Without including the pictures, copy each line below exactly as it reads.

## Object correspondence data
"""

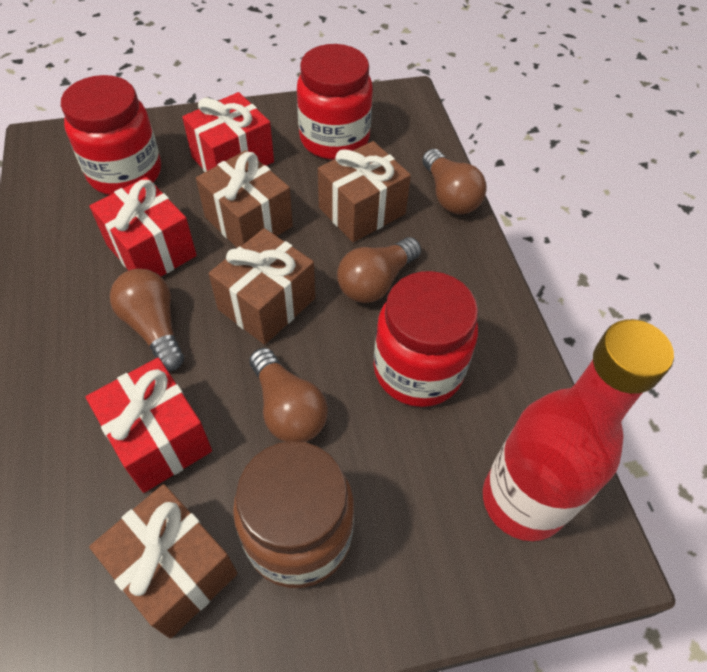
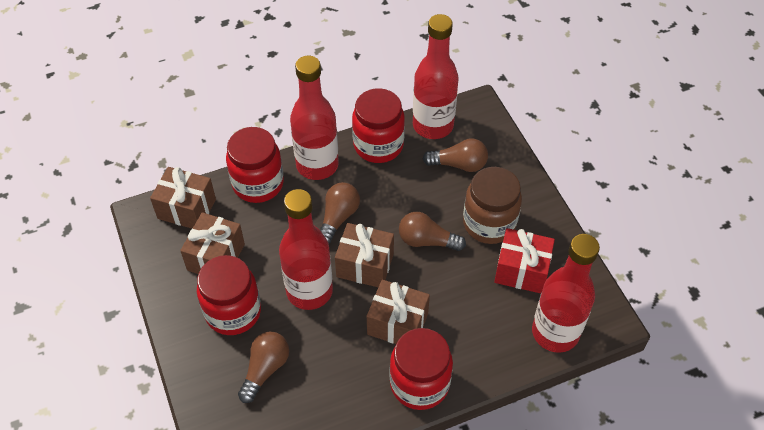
red bottle: 1 -> 4
red gift: 3 -> 1
red jar: 3 -> 4

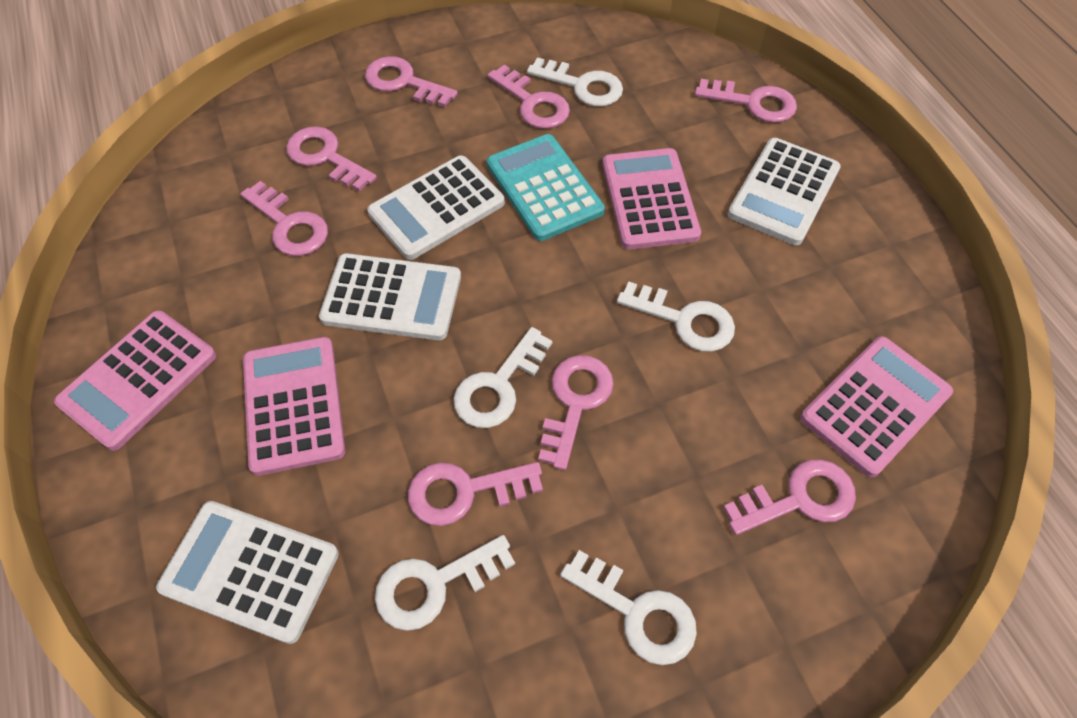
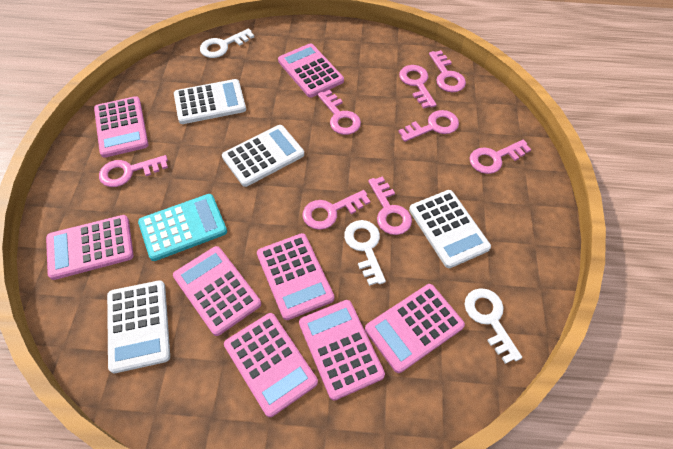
pink calculator: 4 -> 8
white key: 5 -> 3

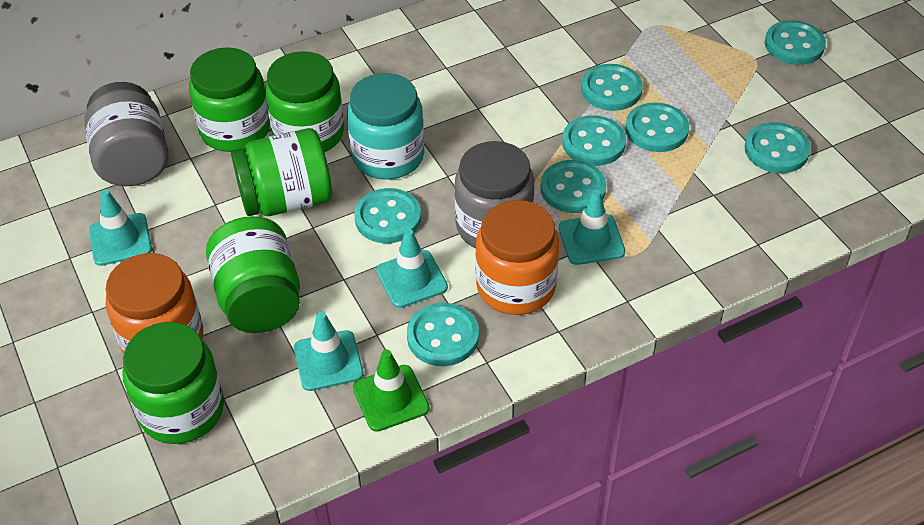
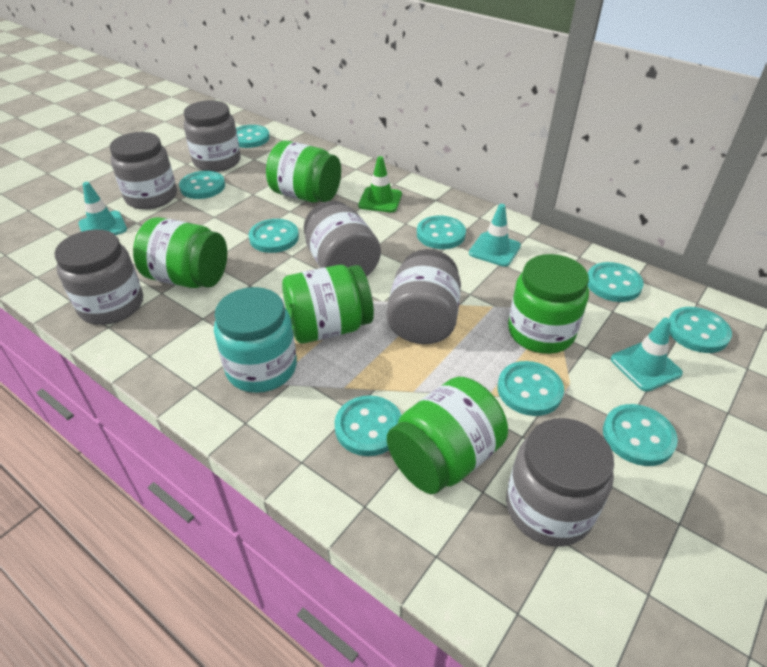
grey jar: 2 -> 6
orange jar: 2 -> 0
turquoise button: 8 -> 9
turquoise traffic cone: 4 -> 3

"""

## OUTPUT OF THE TASK
red bottle: 1 -> 4
red gift: 3 -> 1
red jar: 3 -> 4

pink calculator: 4 -> 8
white key: 5 -> 3

grey jar: 2 -> 6
orange jar: 2 -> 0
turquoise button: 8 -> 9
turquoise traffic cone: 4 -> 3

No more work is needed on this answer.